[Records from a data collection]

◇ ◇ ◇ ◇

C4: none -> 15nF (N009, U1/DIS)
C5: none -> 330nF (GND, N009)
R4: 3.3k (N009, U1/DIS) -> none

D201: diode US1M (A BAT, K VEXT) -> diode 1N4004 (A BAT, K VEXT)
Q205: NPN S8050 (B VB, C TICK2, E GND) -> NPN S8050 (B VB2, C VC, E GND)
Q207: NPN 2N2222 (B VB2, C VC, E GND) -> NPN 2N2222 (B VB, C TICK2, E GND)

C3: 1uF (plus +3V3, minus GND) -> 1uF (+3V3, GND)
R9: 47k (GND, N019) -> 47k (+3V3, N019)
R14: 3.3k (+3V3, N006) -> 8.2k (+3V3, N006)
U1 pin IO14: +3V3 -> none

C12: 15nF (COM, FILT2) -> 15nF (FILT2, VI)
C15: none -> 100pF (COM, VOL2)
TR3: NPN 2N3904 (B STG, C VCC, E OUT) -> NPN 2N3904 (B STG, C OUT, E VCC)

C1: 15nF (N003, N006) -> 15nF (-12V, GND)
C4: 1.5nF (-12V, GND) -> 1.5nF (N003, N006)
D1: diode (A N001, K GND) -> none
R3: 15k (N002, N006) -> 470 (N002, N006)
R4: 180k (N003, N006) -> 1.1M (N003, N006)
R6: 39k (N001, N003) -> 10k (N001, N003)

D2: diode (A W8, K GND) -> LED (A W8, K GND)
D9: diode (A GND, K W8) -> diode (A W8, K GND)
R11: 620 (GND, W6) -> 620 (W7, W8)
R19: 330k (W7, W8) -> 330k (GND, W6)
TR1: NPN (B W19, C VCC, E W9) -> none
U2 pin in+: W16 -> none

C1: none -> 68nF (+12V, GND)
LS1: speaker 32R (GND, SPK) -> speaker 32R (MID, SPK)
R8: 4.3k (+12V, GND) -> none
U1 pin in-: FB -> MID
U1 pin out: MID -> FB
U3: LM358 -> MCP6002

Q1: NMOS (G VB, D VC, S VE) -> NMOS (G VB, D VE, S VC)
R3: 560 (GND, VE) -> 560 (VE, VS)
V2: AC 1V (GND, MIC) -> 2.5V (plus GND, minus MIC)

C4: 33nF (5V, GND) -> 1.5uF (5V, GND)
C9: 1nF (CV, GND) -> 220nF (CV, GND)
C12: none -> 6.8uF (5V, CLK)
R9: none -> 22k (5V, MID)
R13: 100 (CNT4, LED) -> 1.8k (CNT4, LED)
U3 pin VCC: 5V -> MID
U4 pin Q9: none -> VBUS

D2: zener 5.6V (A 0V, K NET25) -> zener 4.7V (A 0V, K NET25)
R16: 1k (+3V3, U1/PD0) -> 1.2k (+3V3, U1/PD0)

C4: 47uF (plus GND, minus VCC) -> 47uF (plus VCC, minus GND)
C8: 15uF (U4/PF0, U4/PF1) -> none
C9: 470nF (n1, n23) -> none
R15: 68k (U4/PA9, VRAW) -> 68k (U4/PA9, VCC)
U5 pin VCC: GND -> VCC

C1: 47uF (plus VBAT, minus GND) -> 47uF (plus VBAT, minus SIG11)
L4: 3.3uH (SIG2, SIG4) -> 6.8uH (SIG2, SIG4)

◇ ◇ ◇ ◇

What you need to do
Output the lines above between the one holding "C9: 1nF (CV, GND) -> 220nF (CV, GND)" and the one holding "C1: 47uF (plus", inclusive, with nothing before or after them.

Reply to the task
C9: 1nF (CV, GND) -> 220nF (CV, GND)
C12: none -> 6.8uF (5V, CLK)
R9: none -> 22k (5V, MID)
R13: 100 (CNT4, LED) -> 1.8k (CNT4, LED)
U3 pin VCC: 5V -> MID
U4 pin Q9: none -> VBUS

D2: zener 5.6V (A 0V, K NET25) -> zener 4.7V (A 0V, K NET25)
R16: 1k (+3V3, U1/PD0) -> 1.2k (+3V3, U1/PD0)

C4: 47uF (plus GND, minus VCC) -> 47uF (plus VCC, minus GND)
C8: 15uF (U4/PF0, U4/PF1) -> none
C9: 470nF (n1, n23) -> none
R15: 68k (U4/PA9, VRAW) -> 68k (U4/PA9, VCC)
U5 pin VCC: GND -> VCC

C1: 47uF (plus VBAT, minus GND) -> 47uF (plus VBAT, minus SIG11)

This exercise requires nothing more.